Start of PROVIDED RECORDS

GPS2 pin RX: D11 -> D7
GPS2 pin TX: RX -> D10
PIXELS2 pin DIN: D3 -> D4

End of PROVIDED RECORDS
Start of PROVIDED RECORDS

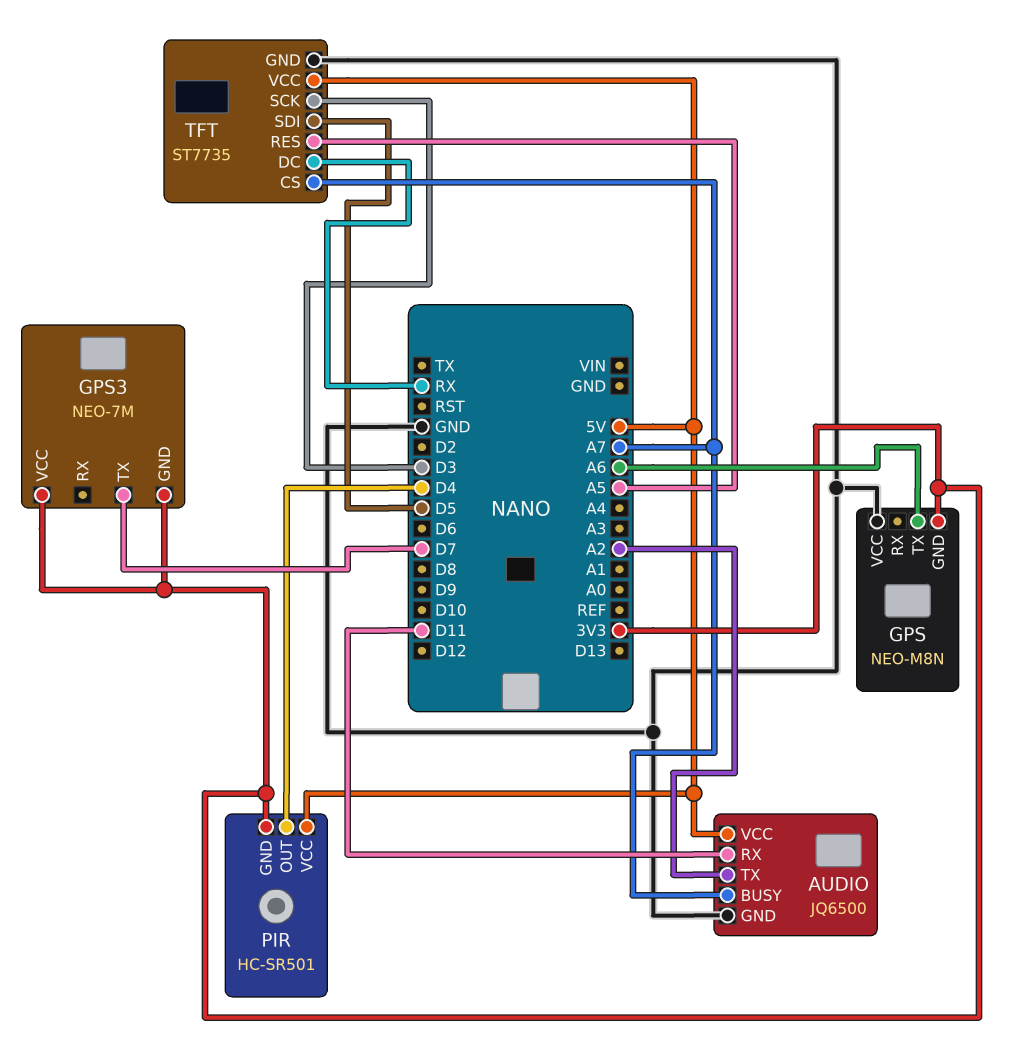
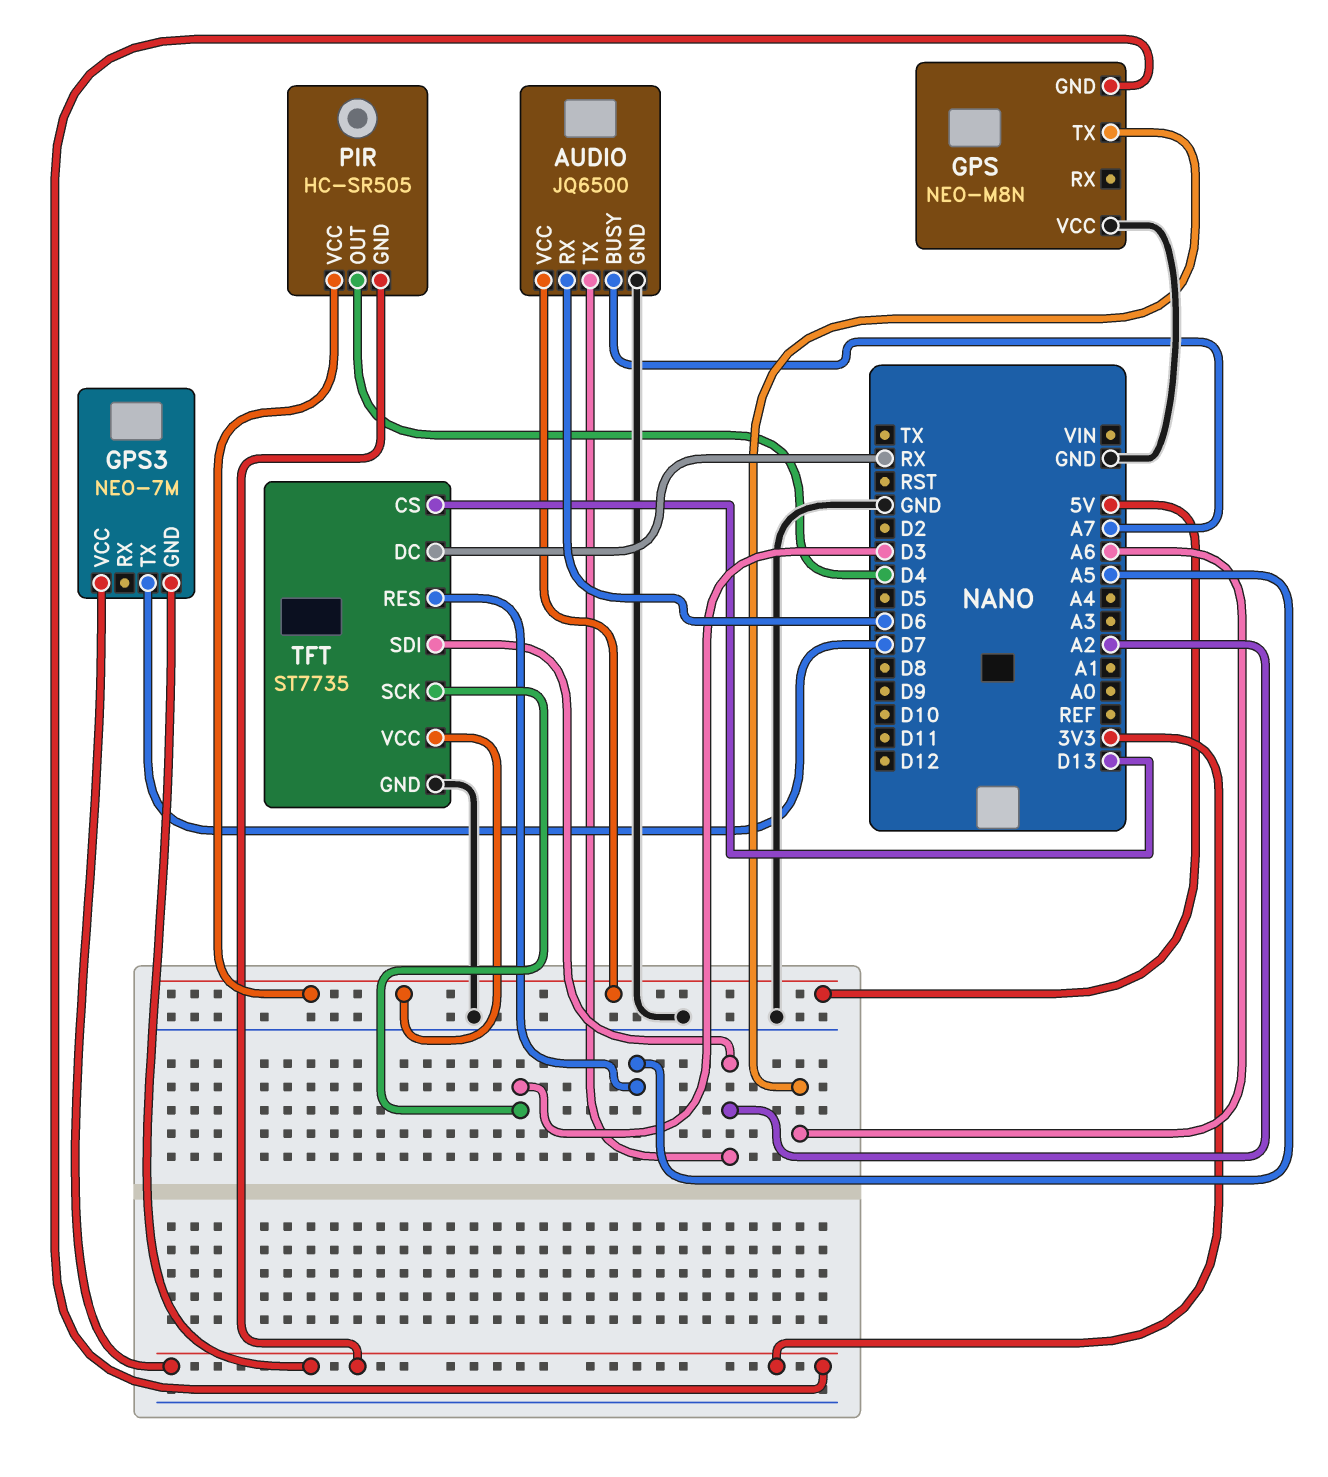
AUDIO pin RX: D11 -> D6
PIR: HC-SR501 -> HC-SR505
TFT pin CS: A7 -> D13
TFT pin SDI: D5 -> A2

End of PROVIDED RECORDS
Start of PROVIDED RECORDS

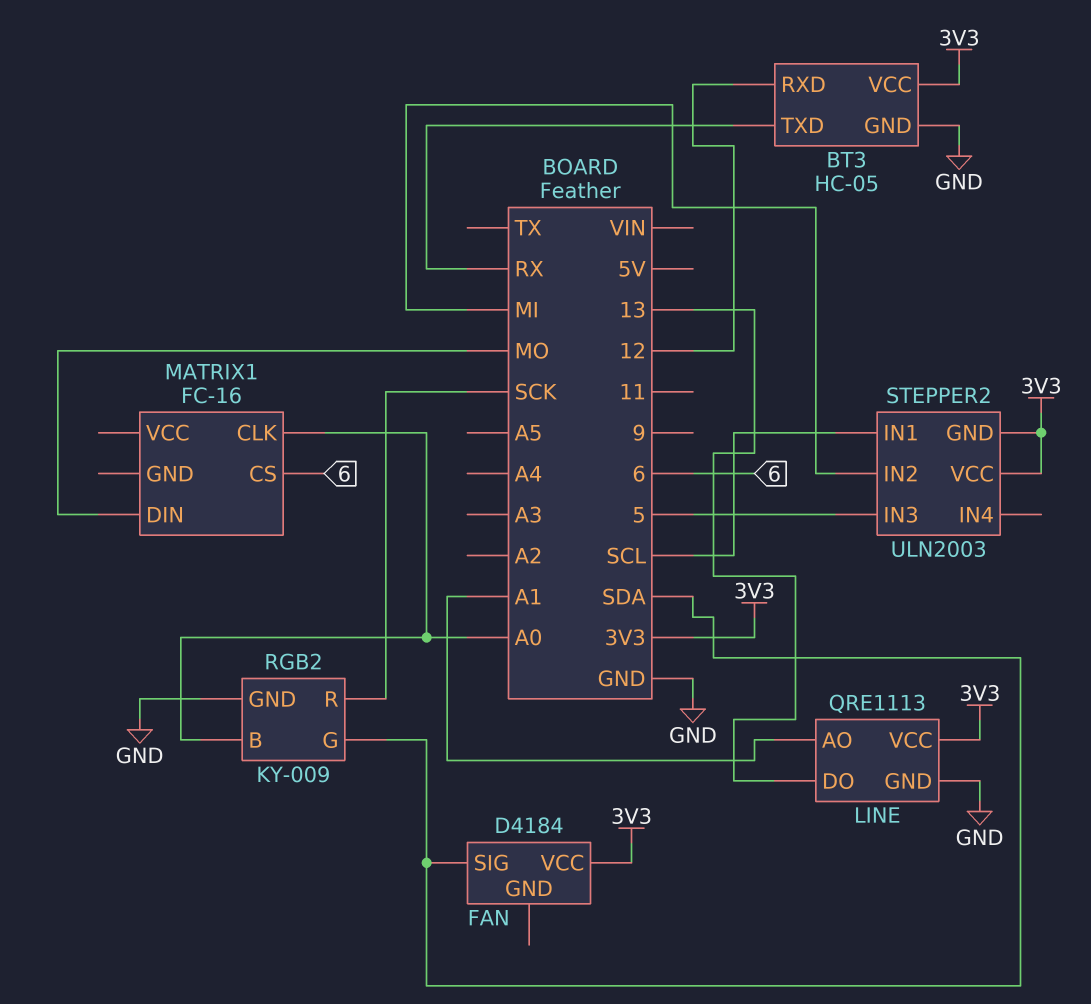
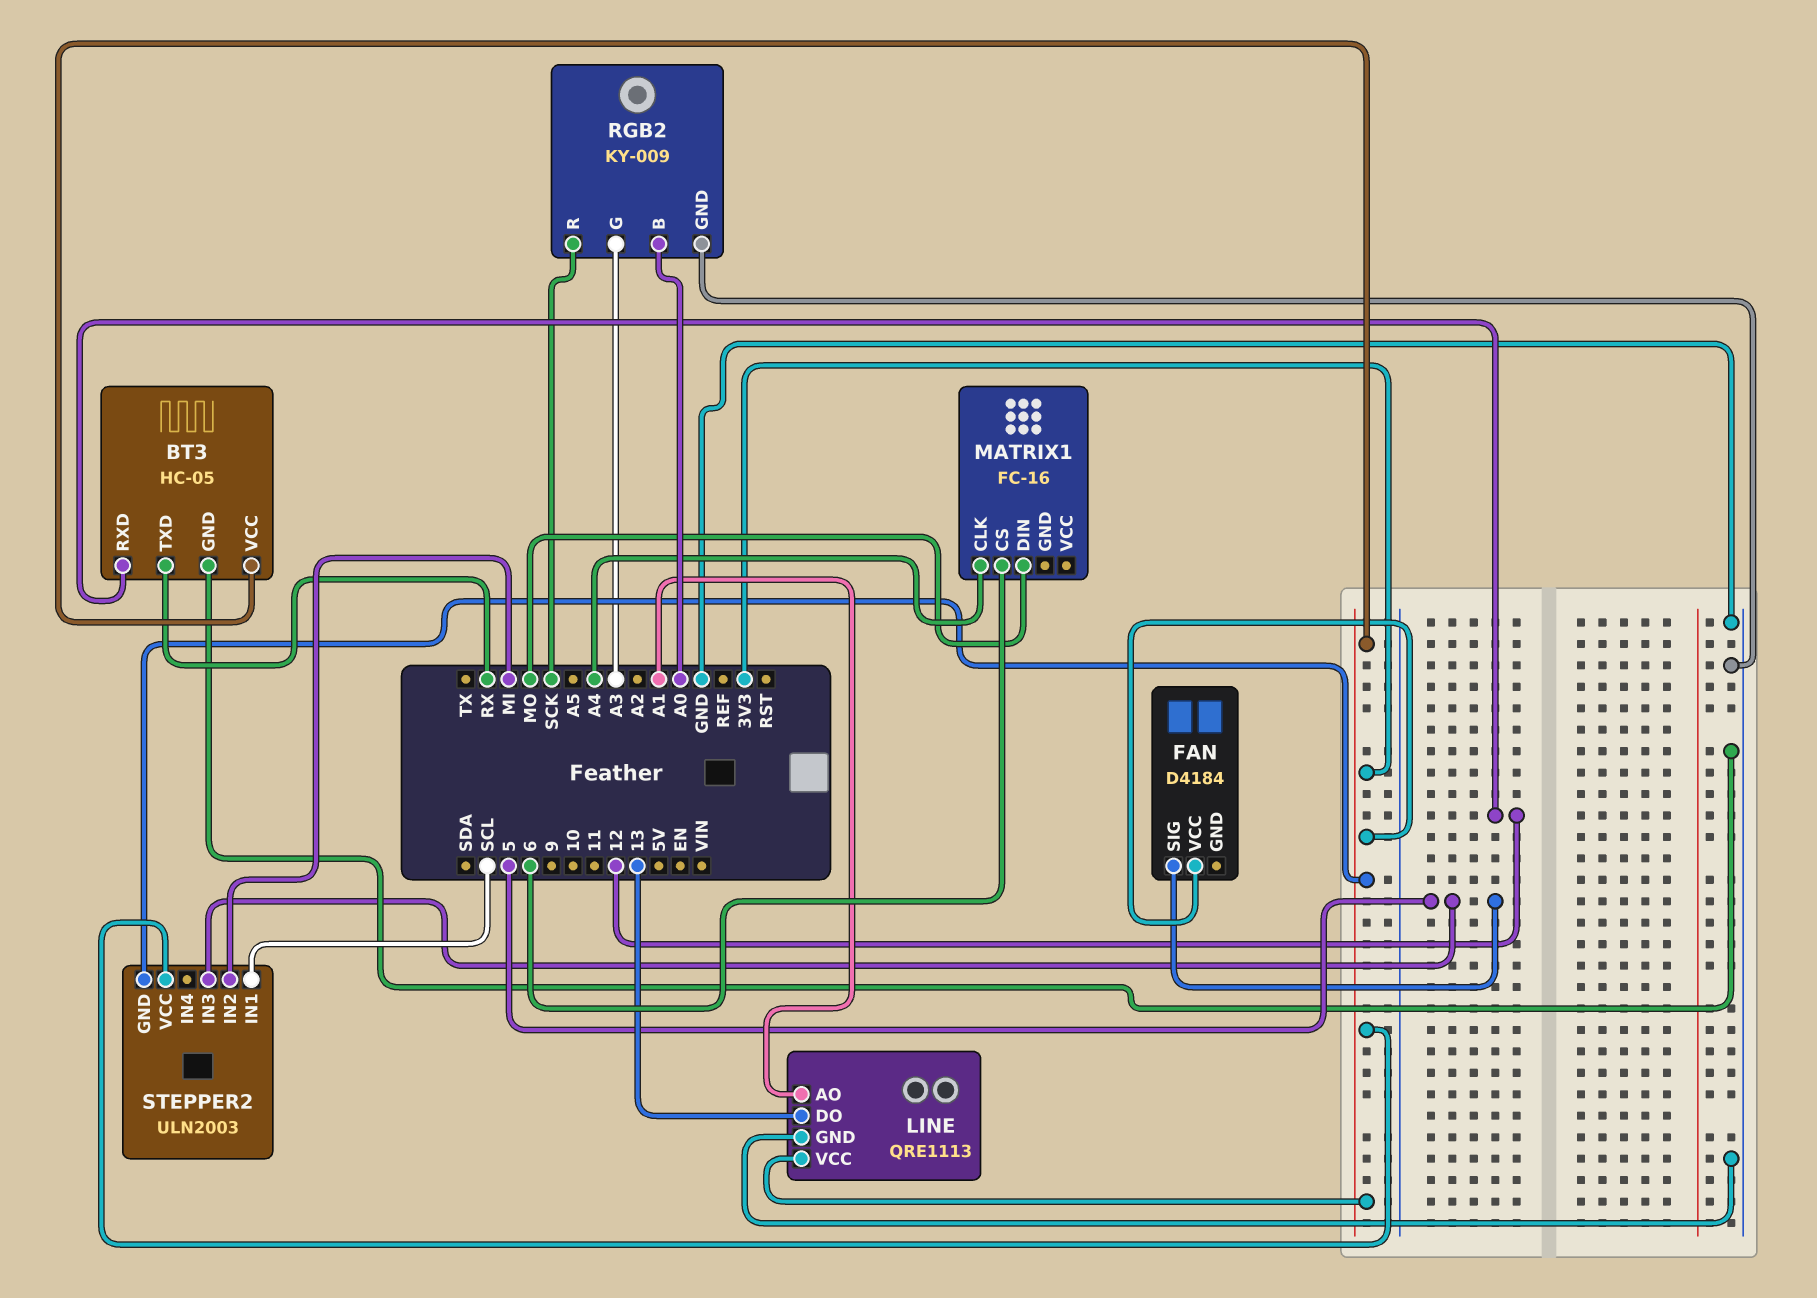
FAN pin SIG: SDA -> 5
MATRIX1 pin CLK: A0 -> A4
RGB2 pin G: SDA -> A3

End of PROVIDED RECORDS

WHAT IS EXPECTED: Set down exactly the lines of the data above, beginning with the line that has "AUDIO pin RX: D11 -> D6" and ending with the line that has "TFT pin SDI: D5 -> A2", and no others.

RESULT FOR THIS EXERCISE:
AUDIO pin RX: D11 -> D6
PIR: HC-SR501 -> HC-SR505
TFT pin CS: A7 -> D13
TFT pin SDI: D5 -> A2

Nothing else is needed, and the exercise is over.